__MATERIAL PROVIDED__.
+++
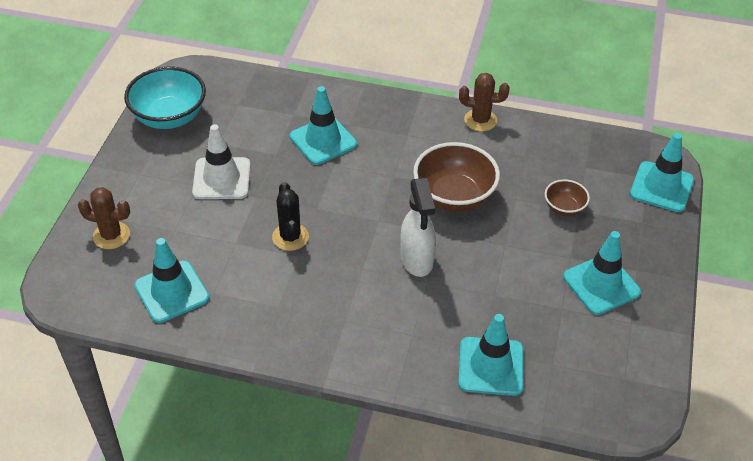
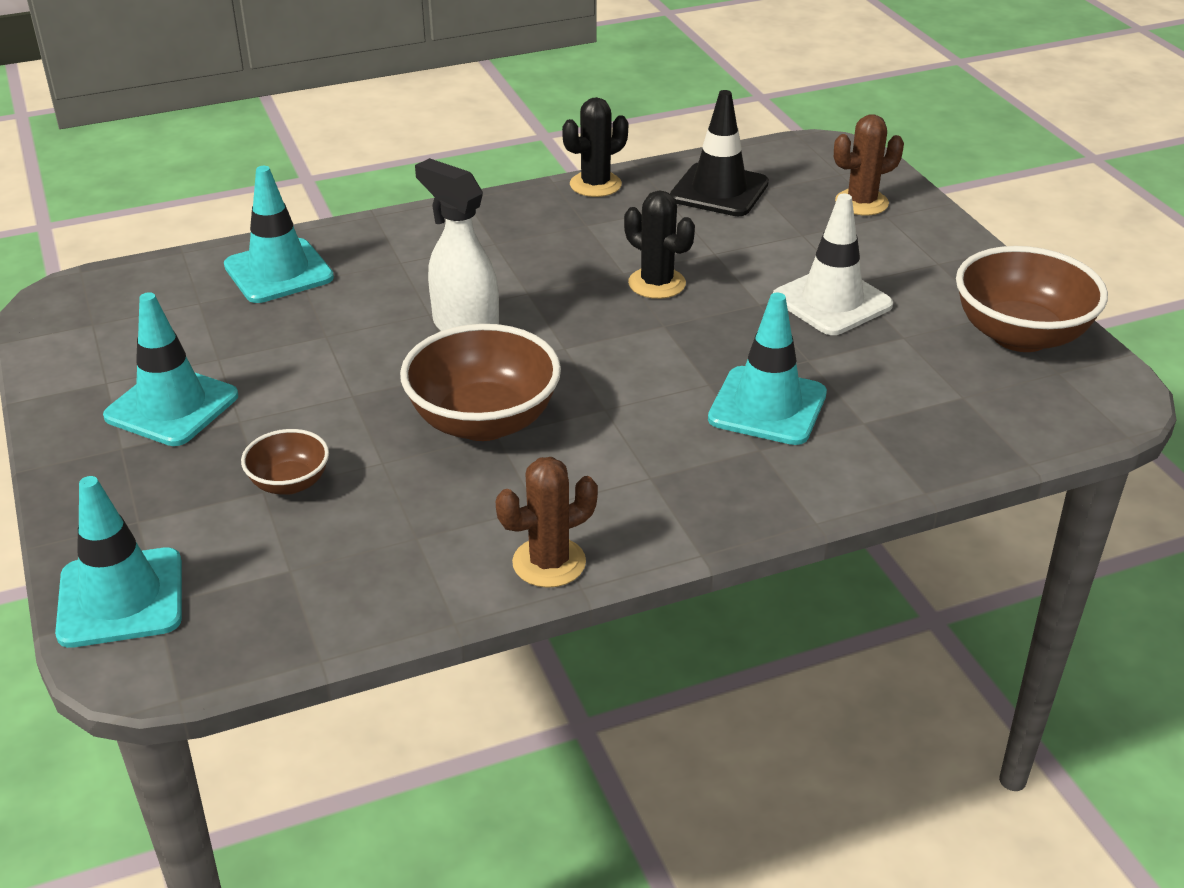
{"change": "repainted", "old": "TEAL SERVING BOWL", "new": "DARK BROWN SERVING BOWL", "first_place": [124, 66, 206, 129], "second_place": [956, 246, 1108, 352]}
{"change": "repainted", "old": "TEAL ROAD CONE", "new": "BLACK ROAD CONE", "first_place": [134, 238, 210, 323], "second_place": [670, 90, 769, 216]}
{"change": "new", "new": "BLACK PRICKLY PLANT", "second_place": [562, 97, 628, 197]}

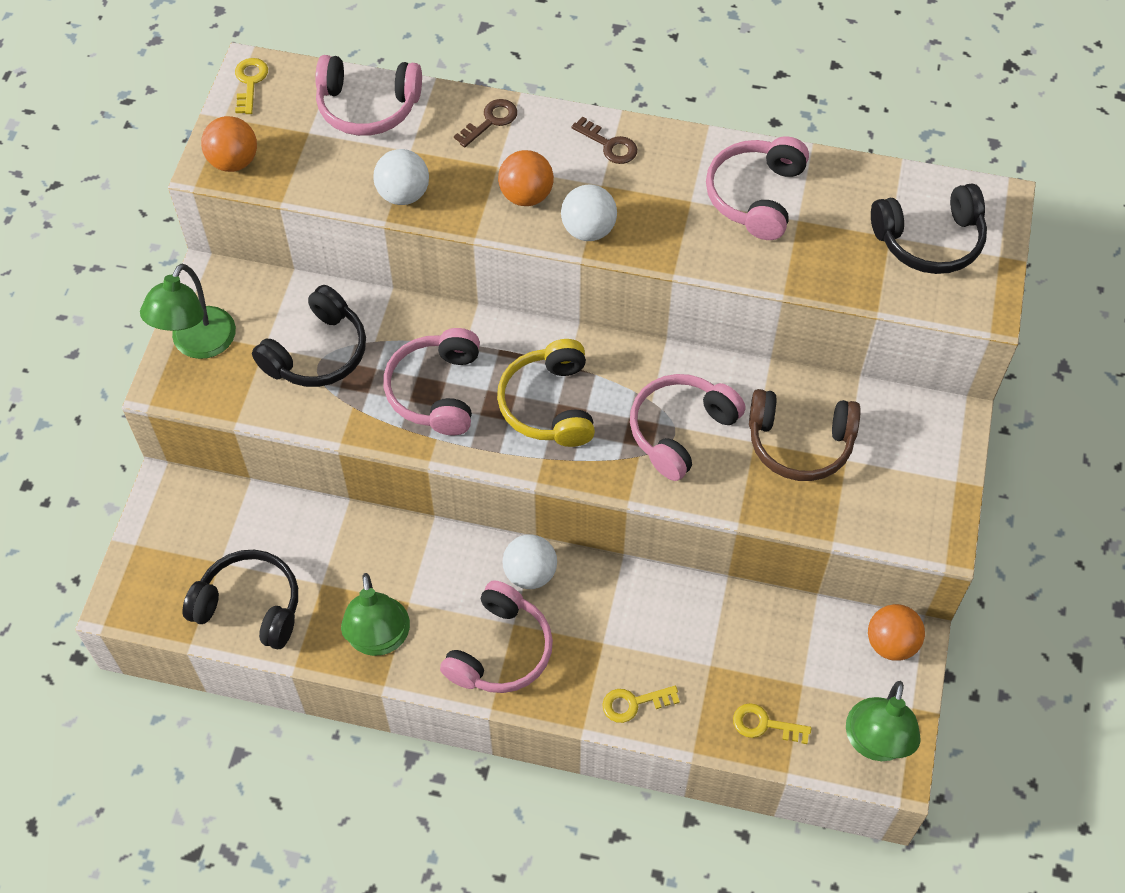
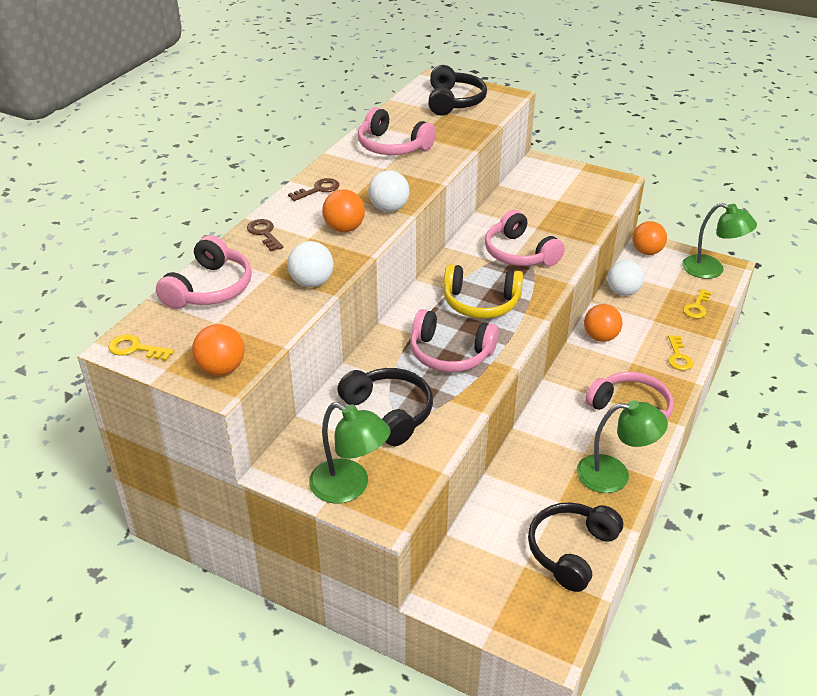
{"change": "shifted", "old": "SNOW-WHITE BALL", "first_place": [502, 534, 557, 589], "second_place": [607, 260, 644, 296]}
{"change": "gone", "old": "DARK BROWN HEADPHONES", "first_place": [749, 389, 861, 481]}
{"change": "new", "new": "ORANGE-COLOURED BALL", "second_place": [584, 304, 622, 342]}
+++
__TASK ITEM__.
Could you output the full set of entries exactly, skipping every picture?

__SOLUTION__.
{"change": "repainted", "old": "TEAL SERVING BOWL", "new": "DARK BROWN SERVING BOWL", "first_place": [124, 66, 206, 129], "second_place": [956, 246, 1108, 352]}
{"change": "repainted", "old": "TEAL ROAD CONE", "new": "BLACK ROAD CONE", "first_place": [134, 238, 210, 323], "second_place": [670, 90, 769, 216]}
{"change": "new", "new": "BLACK PRICKLY PLANT", "second_place": [562, 97, 628, 197]}

{"change": "shifted", "old": "SNOW-WHITE BALL", "first_place": [502, 534, 557, 589], "second_place": [607, 260, 644, 296]}
{"change": "gone", "old": "DARK BROWN HEADPHONES", "first_place": [749, 389, 861, 481]}
{"change": "new", "new": "ORANGE-COLOURED BALL", "second_place": [584, 304, 622, 342]}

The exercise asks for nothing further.